- [What you will do] All entries must be repeated exactly. No picture should appear in the result.

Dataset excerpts
————

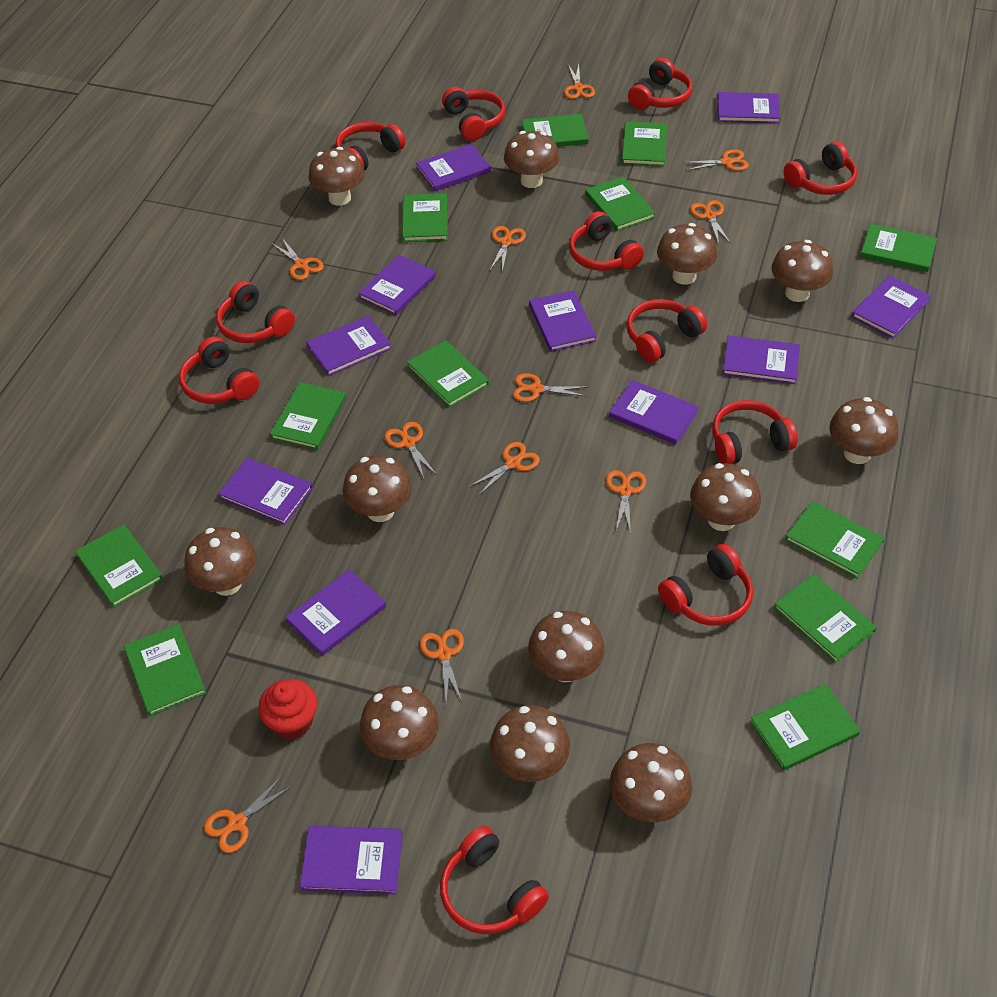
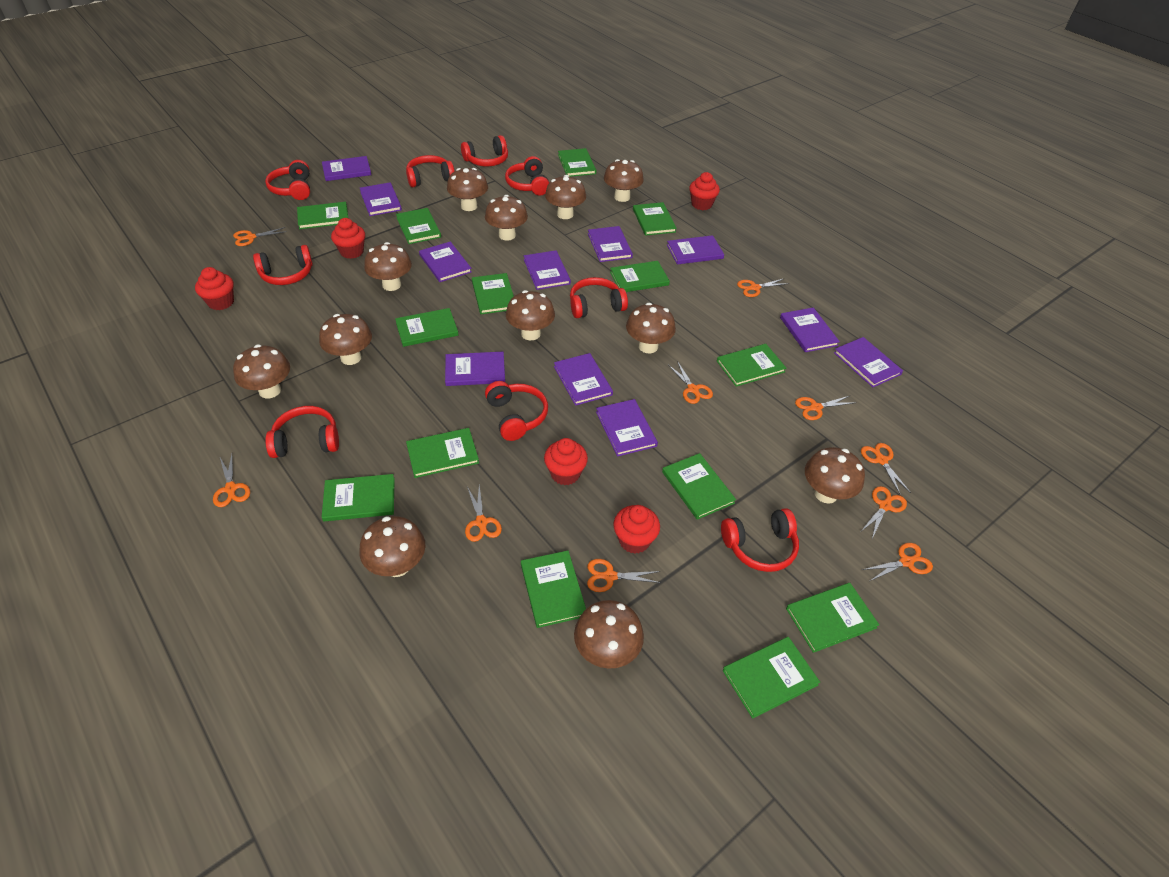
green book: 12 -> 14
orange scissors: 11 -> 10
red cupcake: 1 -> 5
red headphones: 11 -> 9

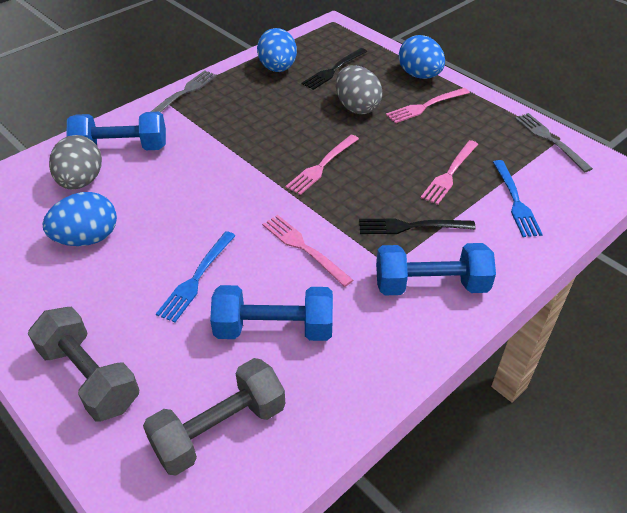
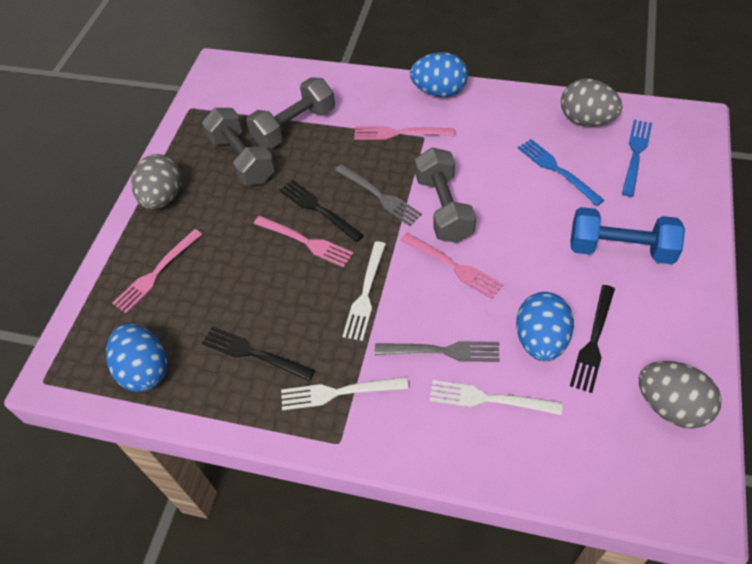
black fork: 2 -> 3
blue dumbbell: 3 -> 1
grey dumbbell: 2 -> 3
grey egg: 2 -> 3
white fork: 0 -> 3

————

- [Your response]
green book: 12 -> 14
orange scissors: 11 -> 10
red cupcake: 1 -> 5
red headphones: 11 -> 9

black fork: 2 -> 3
blue dumbbell: 3 -> 1
grey dumbbell: 2 -> 3
grey egg: 2 -> 3
white fork: 0 -> 3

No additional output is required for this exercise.